- WHAT YOU ARE ASKED TO DO: The records should be repeated word for word, pictures excluded.

- MATERIAL FOR THIS EXERCISE:
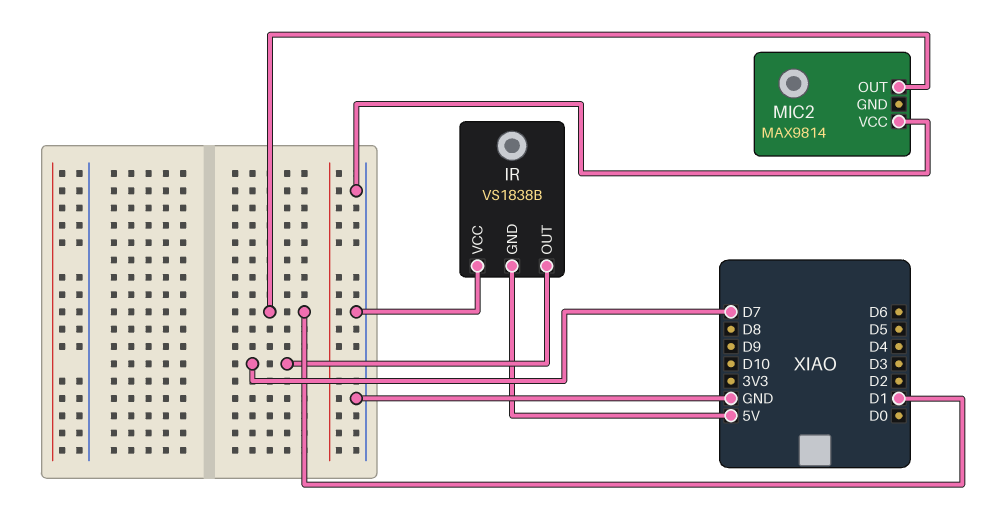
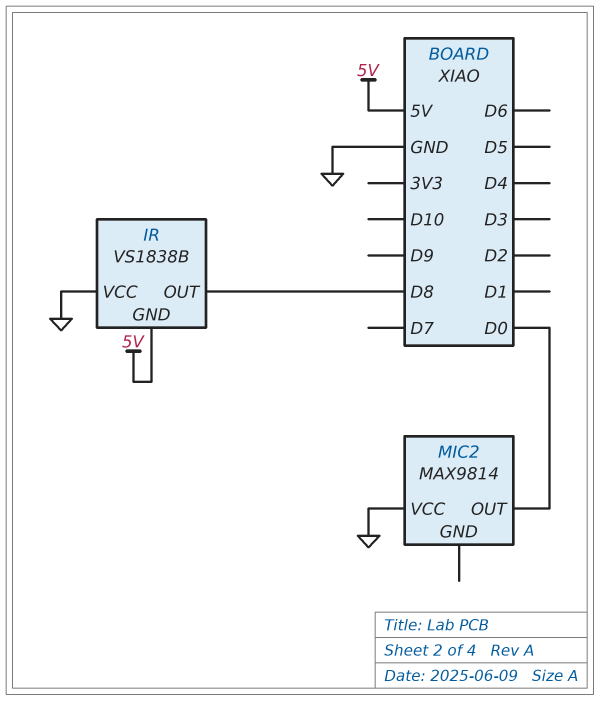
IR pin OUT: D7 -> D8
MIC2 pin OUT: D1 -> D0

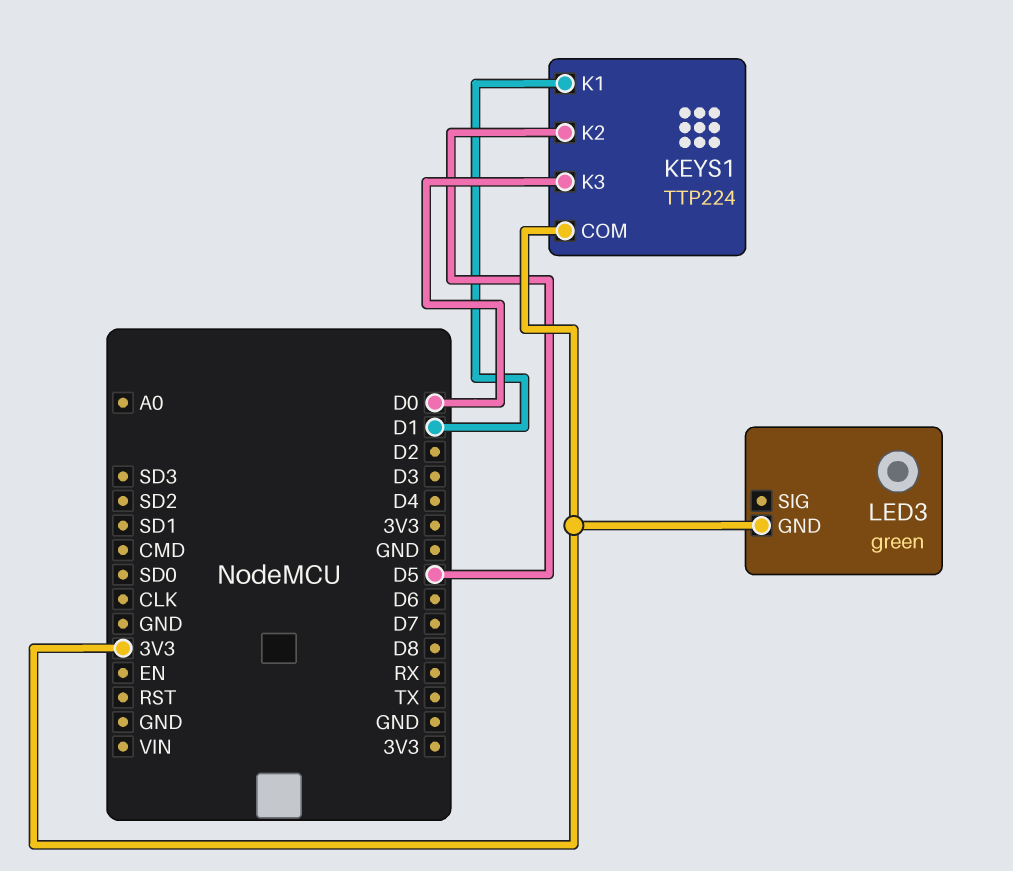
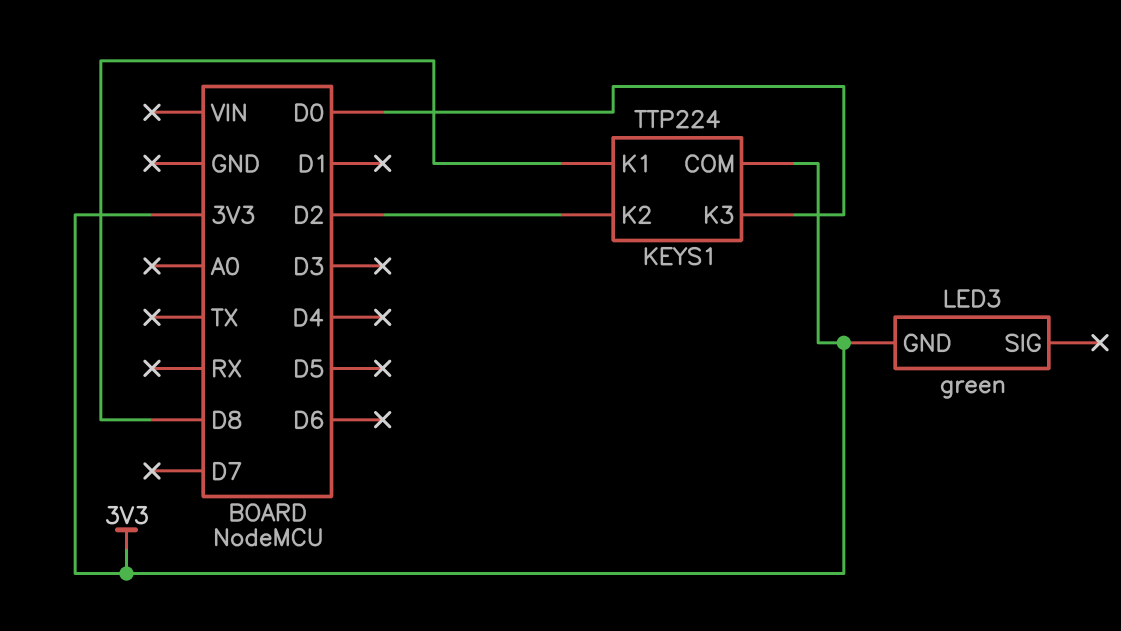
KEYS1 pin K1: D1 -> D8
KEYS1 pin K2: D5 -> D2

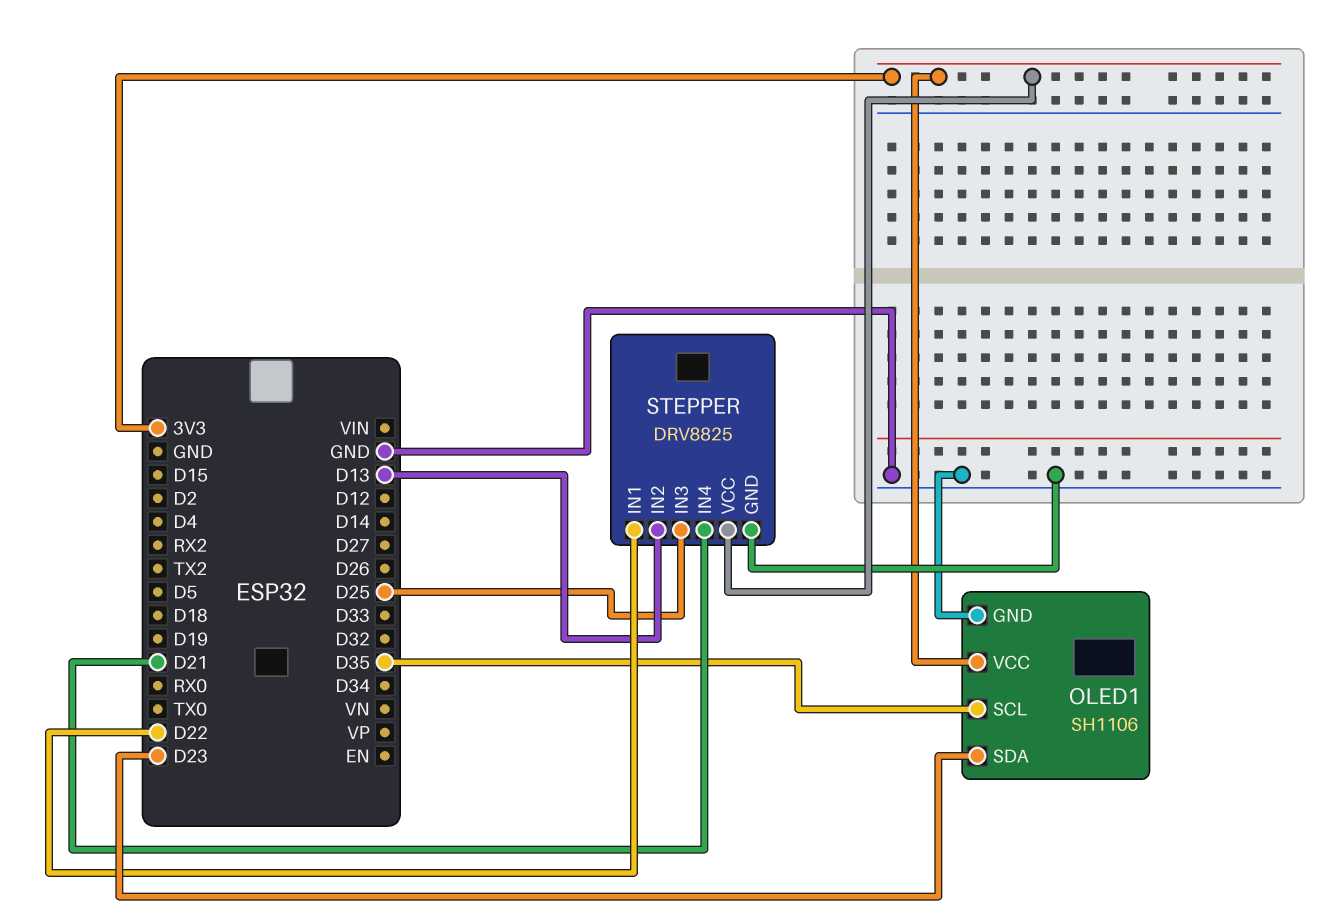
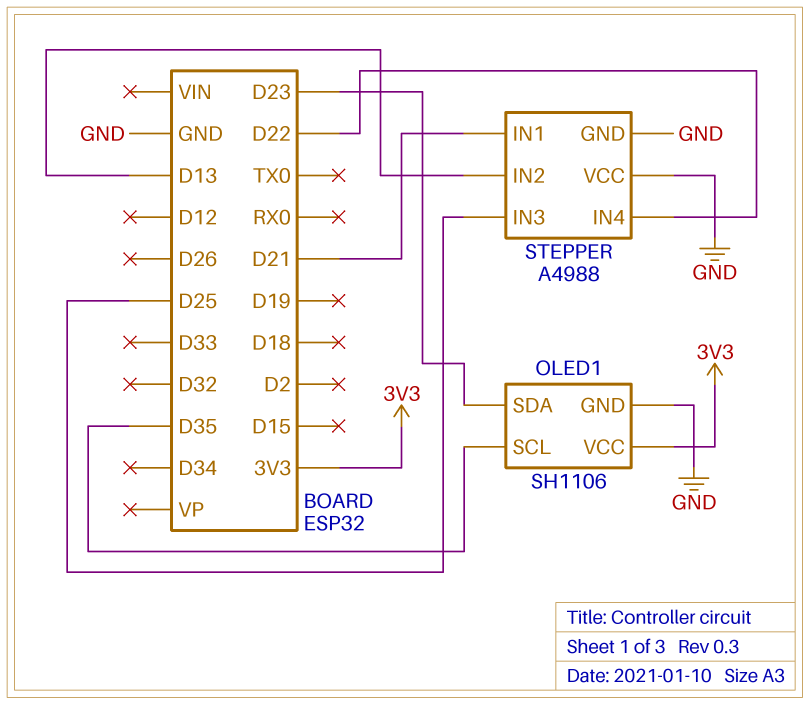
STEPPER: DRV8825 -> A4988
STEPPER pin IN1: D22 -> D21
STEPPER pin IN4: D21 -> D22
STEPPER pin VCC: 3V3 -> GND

- RESULT OF THE TASK:
IR pin OUT: D7 -> D8
MIC2 pin OUT: D1 -> D0

KEYS1 pin K1: D1 -> D8
KEYS1 pin K2: D5 -> D2

STEPPER: DRV8825 -> A4988
STEPPER pin IN1: D22 -> D21
STEPPER pin IN4: D21 -> D22
STEPPER pin VCC: 3V3 -> GND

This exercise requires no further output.